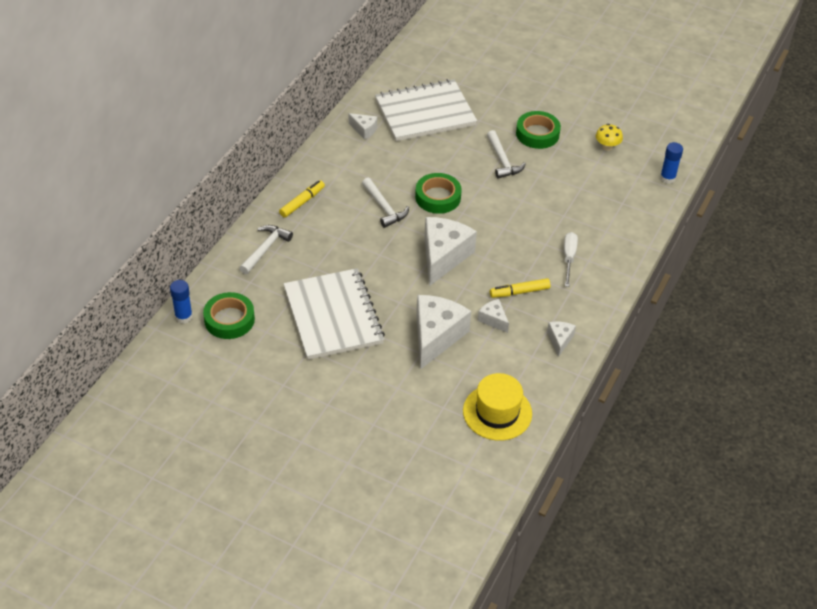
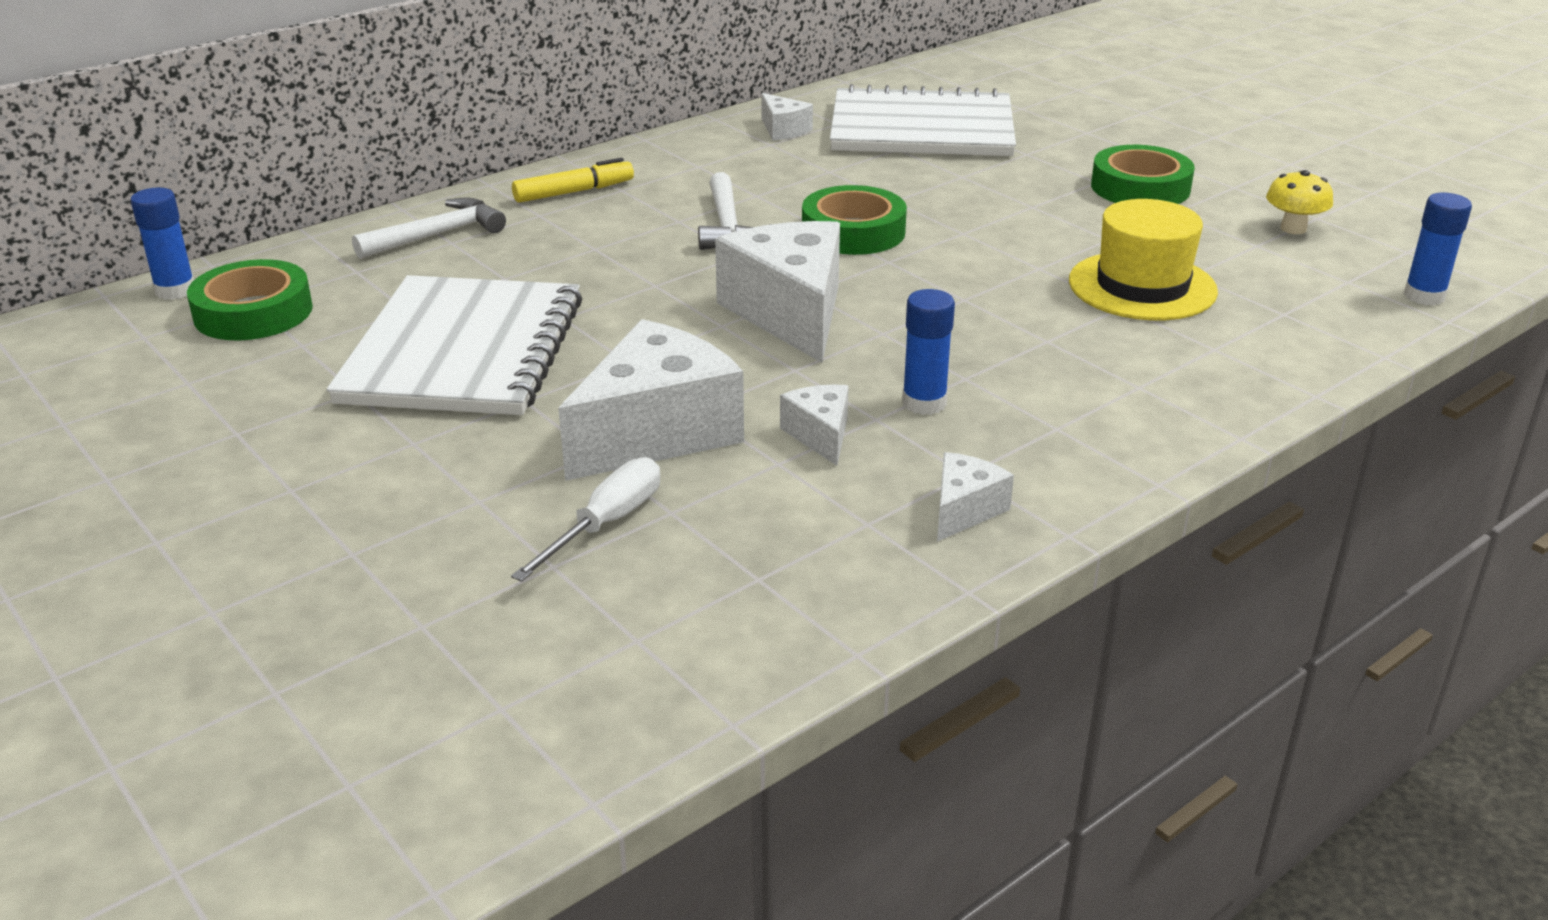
camera: 25 degrees right, 15 degrees down
(443, 256) = (790, 313): white cheese -> white cheese turned 60 degrees counterclockwise
(497, 412) = (682, 612): yellow hat -> yellow hat (1142, 286)
(502, 160) = (1035, 208): white hammer -> none
(520, 292) = (924, 403): yellow marker -> blue glue stick
(569, 258) = (1089, 373): white screwdriver -> white screwdriver (606, 524)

→ **ACTIVITY**: Using the material above, gather every line that includes "degrees".

→ **ANSWER TO THE EXERCISE**:
camera: 25 degrees right, 15 degrees down
(443, 256) = (790, 313): white cheese -> white cheese turned 60 degrees counterclockwise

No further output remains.